**WORK REQUEST:**
Set down, in full, every record in the block.

——

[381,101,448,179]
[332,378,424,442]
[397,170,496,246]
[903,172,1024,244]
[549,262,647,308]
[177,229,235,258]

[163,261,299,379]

——

**OUTPUT:**
[381,101,448,179]
[332,378,424,442]
[397,170,496,246]
[903,172,1024,244]
[549,262,647,308]
[177,229,235,258]

[163,261,299,379]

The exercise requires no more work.